───── EXTRACTED ENTRIES

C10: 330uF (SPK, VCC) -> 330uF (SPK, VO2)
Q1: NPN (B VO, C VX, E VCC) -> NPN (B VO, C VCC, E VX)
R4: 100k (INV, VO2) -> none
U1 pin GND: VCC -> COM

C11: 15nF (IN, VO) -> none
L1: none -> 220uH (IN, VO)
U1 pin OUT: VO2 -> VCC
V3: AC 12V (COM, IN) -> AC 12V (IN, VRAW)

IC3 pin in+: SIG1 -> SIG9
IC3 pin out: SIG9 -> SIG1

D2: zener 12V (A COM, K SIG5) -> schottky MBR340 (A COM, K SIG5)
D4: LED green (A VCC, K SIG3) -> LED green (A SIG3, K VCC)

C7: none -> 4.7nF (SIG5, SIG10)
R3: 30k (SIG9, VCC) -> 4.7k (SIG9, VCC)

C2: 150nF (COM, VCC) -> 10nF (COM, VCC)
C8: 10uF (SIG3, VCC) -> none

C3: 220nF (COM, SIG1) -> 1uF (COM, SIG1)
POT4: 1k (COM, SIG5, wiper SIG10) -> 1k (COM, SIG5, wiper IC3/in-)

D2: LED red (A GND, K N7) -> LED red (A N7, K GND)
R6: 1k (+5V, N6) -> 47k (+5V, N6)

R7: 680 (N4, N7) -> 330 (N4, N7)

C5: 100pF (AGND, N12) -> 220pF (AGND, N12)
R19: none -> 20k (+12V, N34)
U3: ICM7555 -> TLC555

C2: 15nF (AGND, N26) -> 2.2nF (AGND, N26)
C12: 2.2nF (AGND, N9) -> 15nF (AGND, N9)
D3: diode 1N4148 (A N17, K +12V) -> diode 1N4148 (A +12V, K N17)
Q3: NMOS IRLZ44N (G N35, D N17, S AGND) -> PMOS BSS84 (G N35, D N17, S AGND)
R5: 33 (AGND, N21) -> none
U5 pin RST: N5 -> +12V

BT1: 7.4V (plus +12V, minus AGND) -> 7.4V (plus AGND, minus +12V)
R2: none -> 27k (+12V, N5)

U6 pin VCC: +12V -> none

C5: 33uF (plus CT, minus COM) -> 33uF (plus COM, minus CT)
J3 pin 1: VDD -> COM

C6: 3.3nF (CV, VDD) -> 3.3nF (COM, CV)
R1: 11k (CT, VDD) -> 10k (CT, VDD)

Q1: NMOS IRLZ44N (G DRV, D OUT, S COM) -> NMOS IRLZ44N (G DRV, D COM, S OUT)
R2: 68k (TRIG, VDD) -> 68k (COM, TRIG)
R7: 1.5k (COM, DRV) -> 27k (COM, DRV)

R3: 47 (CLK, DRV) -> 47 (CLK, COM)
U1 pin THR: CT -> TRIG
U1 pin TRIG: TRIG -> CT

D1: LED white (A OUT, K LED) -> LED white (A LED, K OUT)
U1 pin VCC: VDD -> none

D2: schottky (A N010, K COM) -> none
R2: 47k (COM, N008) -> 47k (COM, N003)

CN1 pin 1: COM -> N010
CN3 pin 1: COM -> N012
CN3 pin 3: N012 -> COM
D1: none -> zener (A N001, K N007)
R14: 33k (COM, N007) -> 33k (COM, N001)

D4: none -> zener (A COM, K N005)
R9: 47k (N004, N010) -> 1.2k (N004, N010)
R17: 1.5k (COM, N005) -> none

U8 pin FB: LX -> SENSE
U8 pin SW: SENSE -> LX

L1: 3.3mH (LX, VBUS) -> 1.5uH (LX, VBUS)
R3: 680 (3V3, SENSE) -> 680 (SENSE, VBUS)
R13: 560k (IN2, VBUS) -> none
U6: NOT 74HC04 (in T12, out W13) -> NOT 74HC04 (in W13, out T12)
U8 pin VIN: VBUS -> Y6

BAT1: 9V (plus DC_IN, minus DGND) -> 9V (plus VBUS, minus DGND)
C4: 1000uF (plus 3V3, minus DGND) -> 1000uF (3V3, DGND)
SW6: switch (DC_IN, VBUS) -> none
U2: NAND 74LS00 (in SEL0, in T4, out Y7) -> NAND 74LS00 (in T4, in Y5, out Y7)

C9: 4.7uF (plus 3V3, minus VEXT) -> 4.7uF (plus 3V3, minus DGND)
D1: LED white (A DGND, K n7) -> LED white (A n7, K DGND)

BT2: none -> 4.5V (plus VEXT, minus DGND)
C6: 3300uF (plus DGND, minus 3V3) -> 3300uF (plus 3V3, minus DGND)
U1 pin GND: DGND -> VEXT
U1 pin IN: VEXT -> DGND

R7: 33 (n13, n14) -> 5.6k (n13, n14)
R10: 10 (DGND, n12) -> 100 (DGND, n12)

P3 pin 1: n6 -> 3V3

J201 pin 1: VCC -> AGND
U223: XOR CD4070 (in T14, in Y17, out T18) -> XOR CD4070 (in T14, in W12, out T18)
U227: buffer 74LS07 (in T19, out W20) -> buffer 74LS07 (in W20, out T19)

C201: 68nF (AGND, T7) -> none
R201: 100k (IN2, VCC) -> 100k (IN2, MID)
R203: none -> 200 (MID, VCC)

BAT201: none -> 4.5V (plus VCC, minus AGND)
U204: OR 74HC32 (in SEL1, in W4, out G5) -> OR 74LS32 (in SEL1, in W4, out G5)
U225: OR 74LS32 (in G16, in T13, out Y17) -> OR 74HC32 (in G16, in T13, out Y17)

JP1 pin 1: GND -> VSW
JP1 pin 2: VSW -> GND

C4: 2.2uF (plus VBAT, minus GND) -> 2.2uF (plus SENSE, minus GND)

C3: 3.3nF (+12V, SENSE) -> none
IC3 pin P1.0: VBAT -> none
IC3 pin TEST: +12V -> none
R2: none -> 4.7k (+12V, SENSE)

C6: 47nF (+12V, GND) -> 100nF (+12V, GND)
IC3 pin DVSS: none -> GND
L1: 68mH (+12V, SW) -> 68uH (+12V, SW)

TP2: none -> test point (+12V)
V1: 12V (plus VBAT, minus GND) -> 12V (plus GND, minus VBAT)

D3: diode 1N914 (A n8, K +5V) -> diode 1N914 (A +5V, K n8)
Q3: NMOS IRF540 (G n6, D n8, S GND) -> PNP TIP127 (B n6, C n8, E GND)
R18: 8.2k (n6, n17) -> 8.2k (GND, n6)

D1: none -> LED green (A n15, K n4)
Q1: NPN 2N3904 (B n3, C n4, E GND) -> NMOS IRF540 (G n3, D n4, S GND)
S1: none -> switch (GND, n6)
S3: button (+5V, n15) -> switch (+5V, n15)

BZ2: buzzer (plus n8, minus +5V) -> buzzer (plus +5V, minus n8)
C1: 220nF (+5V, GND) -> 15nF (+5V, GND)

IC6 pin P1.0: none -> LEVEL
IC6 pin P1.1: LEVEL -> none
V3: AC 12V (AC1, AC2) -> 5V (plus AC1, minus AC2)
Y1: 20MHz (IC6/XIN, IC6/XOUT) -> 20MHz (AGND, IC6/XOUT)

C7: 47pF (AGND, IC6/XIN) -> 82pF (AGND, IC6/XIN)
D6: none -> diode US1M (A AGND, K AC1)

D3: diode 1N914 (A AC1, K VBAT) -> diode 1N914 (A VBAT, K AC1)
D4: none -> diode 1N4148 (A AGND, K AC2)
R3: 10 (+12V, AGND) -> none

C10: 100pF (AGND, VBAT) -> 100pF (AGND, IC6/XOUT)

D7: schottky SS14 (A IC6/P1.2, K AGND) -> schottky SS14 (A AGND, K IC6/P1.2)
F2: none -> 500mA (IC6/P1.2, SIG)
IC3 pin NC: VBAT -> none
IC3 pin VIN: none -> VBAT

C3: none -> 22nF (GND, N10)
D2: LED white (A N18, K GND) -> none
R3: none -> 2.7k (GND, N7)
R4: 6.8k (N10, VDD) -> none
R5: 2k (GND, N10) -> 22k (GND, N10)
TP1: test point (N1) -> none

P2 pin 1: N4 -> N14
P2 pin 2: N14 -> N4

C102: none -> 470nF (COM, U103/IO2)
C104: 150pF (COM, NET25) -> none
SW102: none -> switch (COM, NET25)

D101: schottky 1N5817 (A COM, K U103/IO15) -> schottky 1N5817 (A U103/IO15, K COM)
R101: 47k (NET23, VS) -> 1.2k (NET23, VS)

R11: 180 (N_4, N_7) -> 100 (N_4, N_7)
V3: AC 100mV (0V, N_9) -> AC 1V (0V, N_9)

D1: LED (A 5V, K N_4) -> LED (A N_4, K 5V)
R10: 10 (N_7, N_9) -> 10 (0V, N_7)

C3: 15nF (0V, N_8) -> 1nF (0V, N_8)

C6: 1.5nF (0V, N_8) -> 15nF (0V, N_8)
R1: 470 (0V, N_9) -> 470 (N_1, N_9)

──────────

WORK ITEM →
Begin at the line above that has "D6: none -> diode US1M (A AGND, K AC1)" and stop after the line that has "D7: schottky SS14", copying each line exactly and adding nothing else.

RESPONSE →
D6: none -> diode US1M (A AGND, K AC1)

D3: diode 1N914 (A AC1, K VBAT) -> diode 1N914 (A VBAT, K AC1)
D4: none -> diode 1N4148 (A AGND, K AC2)
R3: 10 (+12V, AGND) -> none

C10: 100pF (AGND, VBAT) -> 100pF (AGND, IC6/XOUT)

D7: schottky SS14 (A IC6/P1.2, K AGND) -> schottky SS14 (A AGND, K IC6/P1.2)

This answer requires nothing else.